#### TASK GOAL:
Print the lines below from the line with "U1 pin DIS: VA -> N_4" to the line with "U3: NOT (in" exactly, keeping both ends, and print no pictures.

#### Records from a data source:
•••

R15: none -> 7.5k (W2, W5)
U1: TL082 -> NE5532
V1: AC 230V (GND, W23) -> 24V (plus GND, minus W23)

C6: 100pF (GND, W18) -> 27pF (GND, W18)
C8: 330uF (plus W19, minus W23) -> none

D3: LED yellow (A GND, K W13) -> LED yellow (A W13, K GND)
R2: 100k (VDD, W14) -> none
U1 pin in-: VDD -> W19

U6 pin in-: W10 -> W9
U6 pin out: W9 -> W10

•••

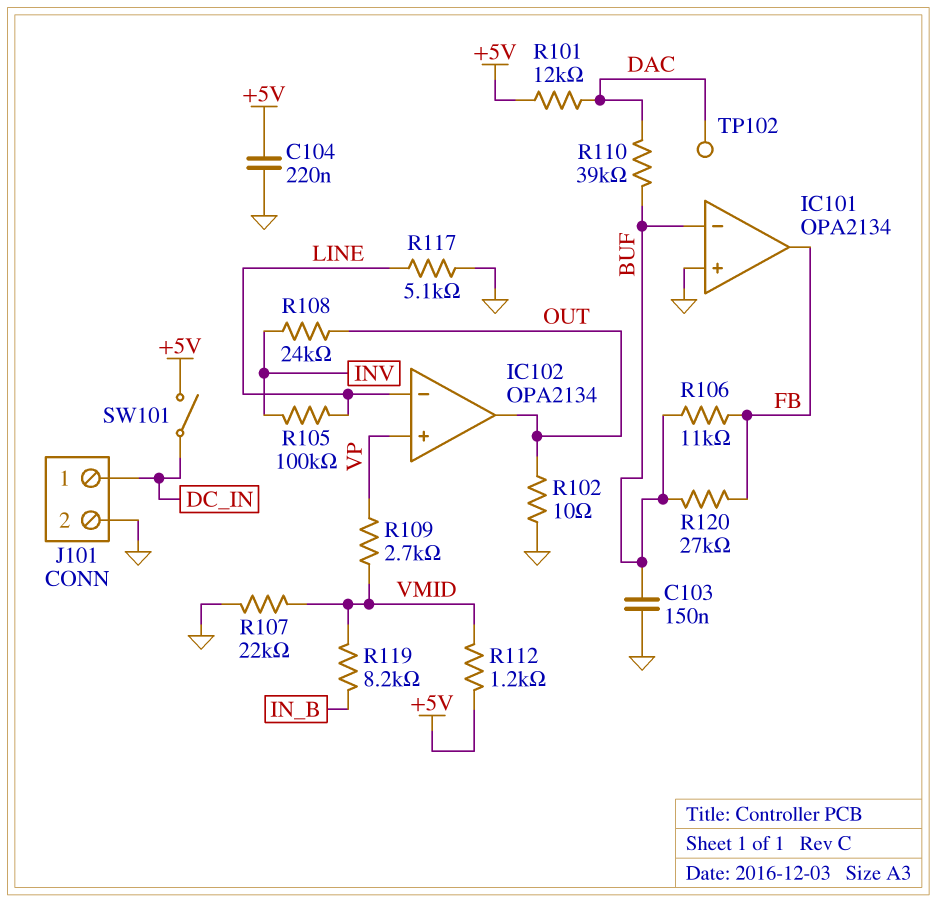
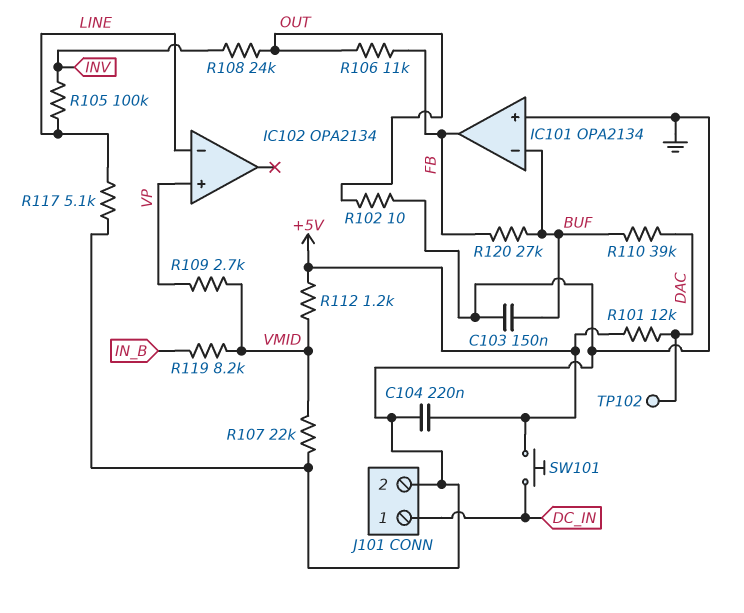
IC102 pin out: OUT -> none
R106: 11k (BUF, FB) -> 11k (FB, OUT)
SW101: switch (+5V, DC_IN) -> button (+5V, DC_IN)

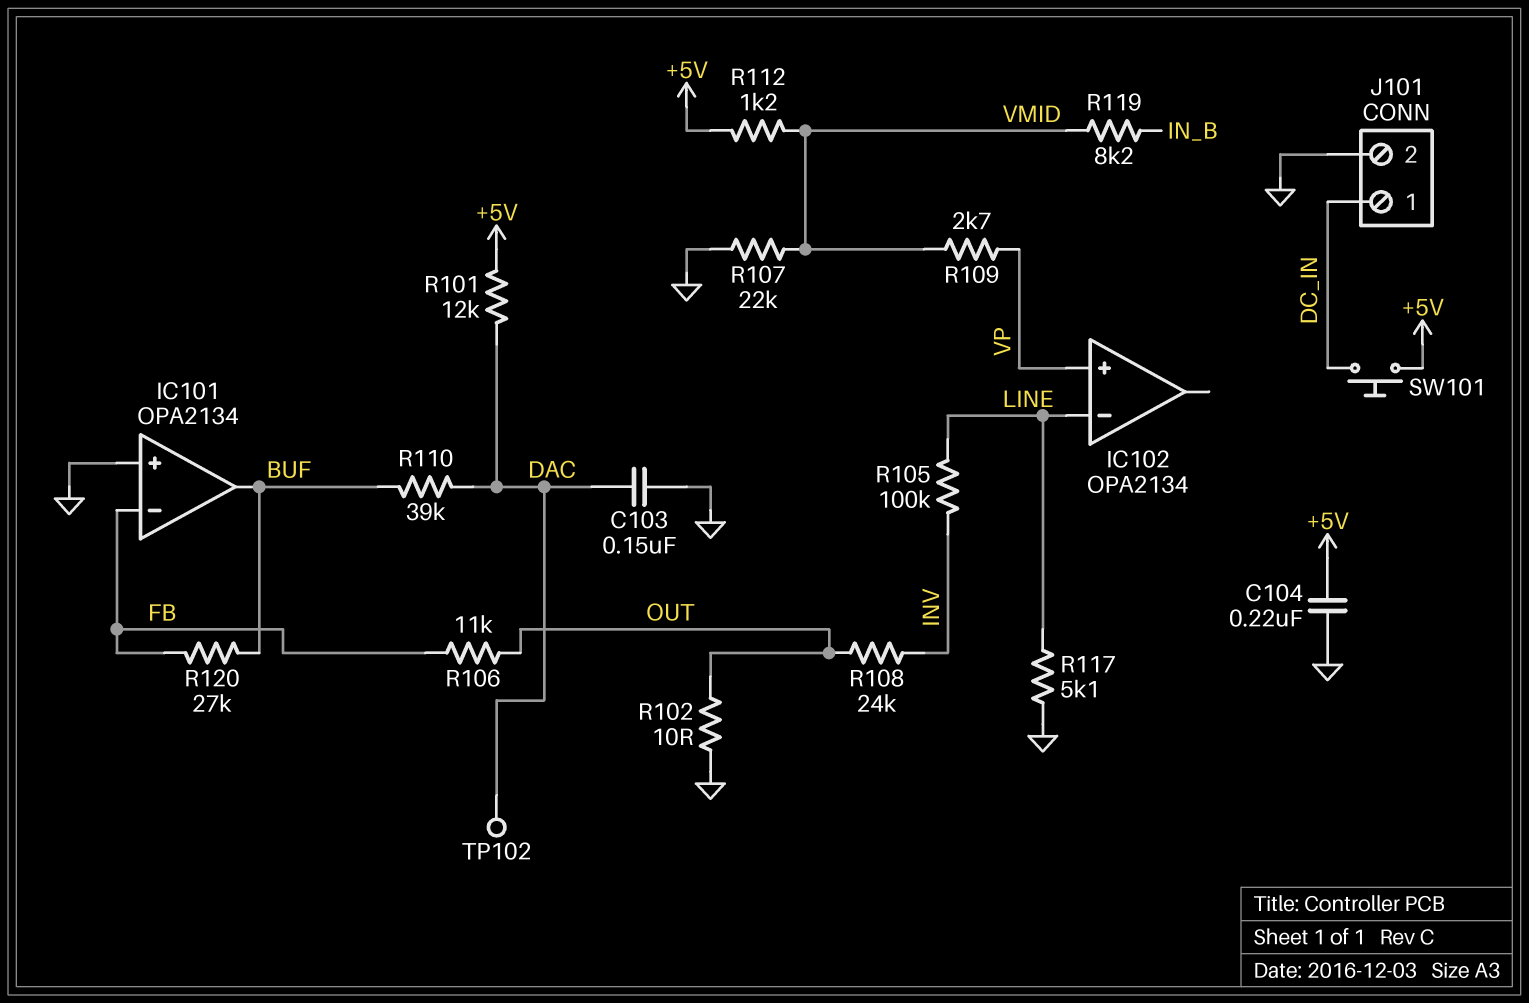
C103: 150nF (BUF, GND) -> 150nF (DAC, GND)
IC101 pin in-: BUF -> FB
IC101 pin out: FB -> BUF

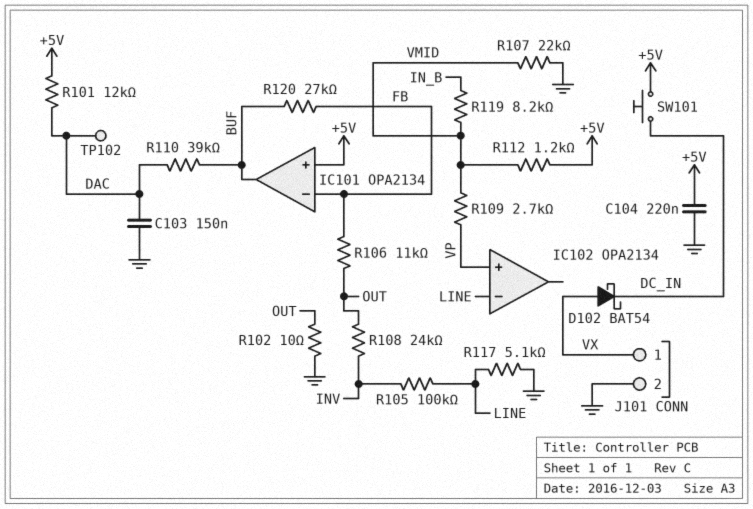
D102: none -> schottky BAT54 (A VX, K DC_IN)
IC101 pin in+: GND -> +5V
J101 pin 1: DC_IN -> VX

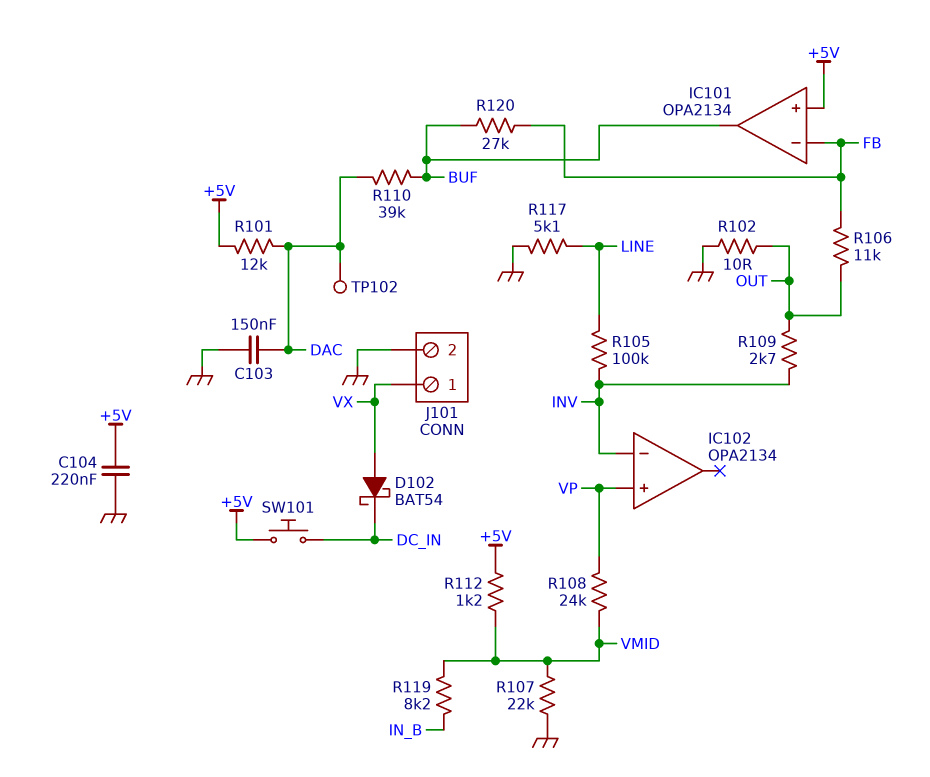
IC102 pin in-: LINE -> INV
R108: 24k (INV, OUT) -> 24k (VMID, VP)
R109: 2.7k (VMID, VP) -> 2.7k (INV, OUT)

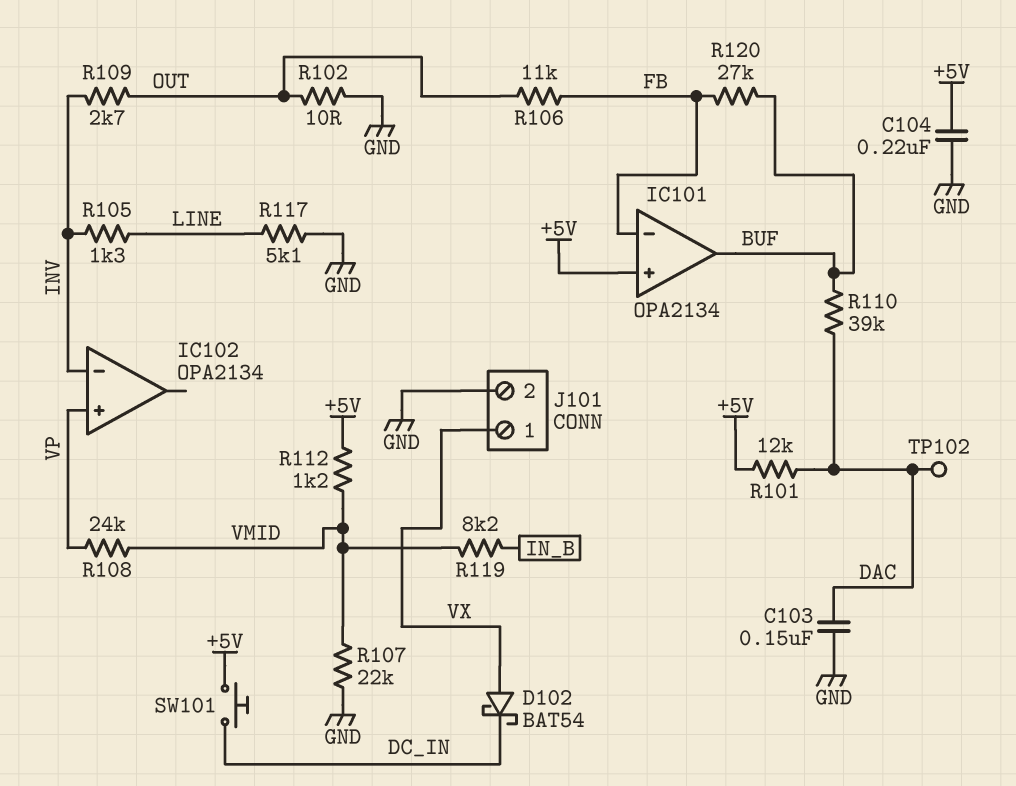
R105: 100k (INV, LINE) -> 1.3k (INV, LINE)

•••

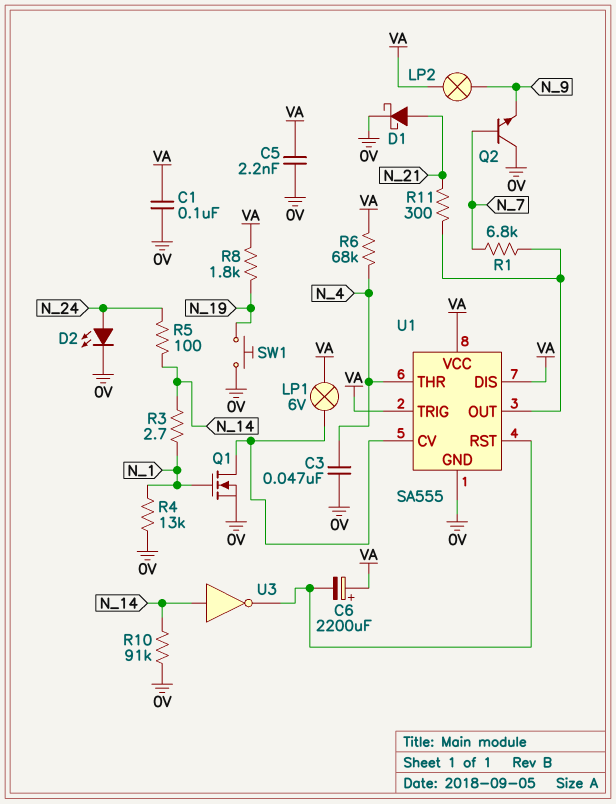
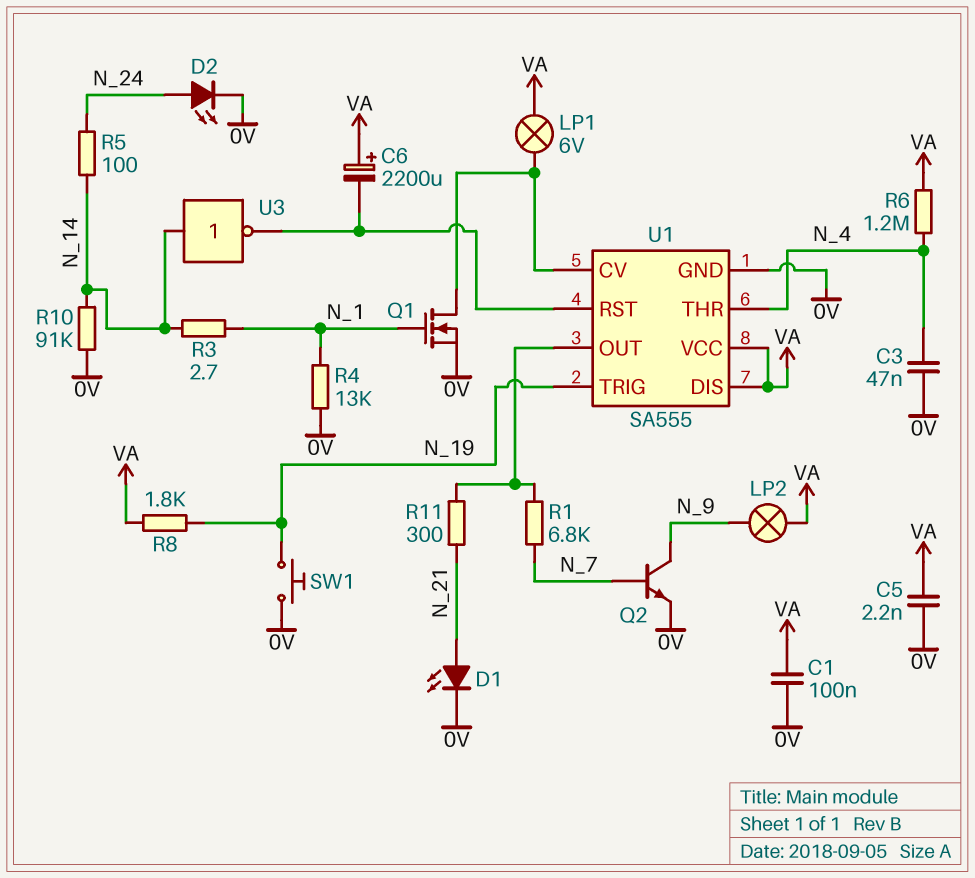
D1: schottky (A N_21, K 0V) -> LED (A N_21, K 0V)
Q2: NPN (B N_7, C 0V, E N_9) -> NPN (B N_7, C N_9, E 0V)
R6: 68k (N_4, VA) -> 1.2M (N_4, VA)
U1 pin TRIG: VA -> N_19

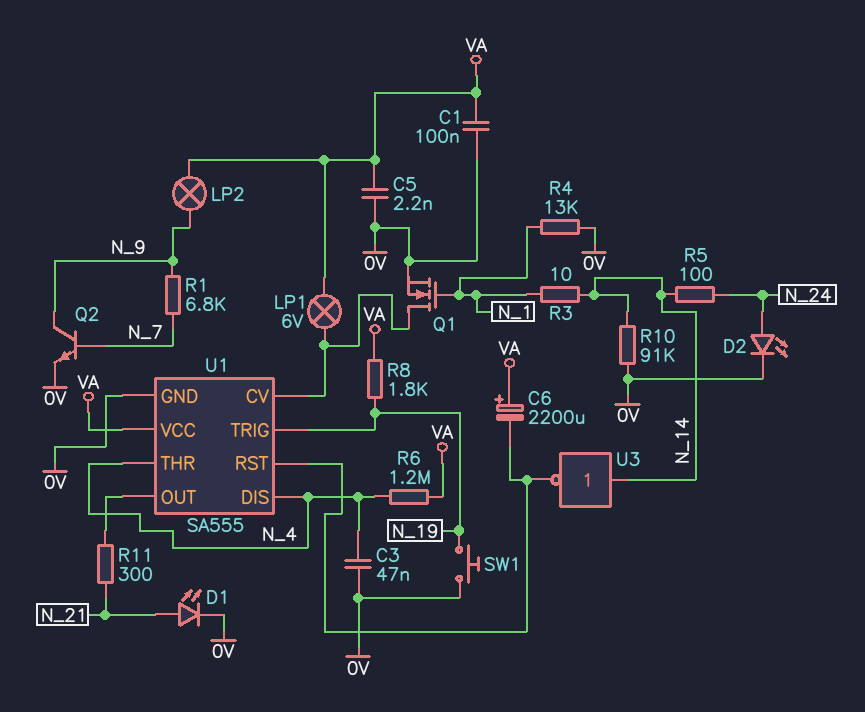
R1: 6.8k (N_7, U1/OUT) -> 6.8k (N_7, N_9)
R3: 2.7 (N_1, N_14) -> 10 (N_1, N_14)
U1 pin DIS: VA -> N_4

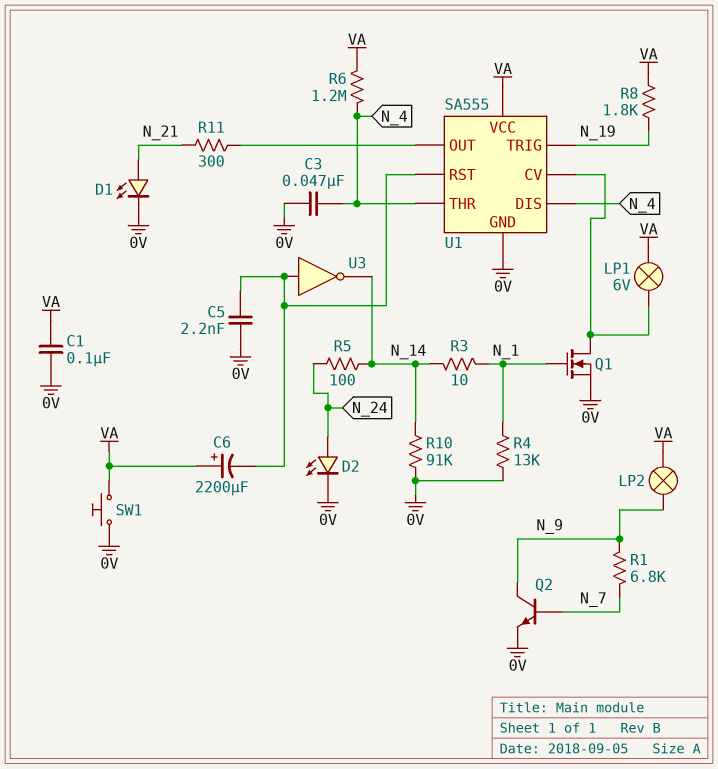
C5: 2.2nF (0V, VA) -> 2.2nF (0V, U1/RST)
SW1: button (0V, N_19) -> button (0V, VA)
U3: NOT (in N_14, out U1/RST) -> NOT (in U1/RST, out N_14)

•••

#### THE COMPLETED TASK:
U1 pin DIS: VA -> N_4

C5: 2.2nF (0V, VA) -> 2.2nF (0V, U1/RST)
SW1: button (0V, N_19) -> button (0V, VA)
U3: NOT (in N_14, out U1/RST) -> NOT (in U1/RST, out N_14)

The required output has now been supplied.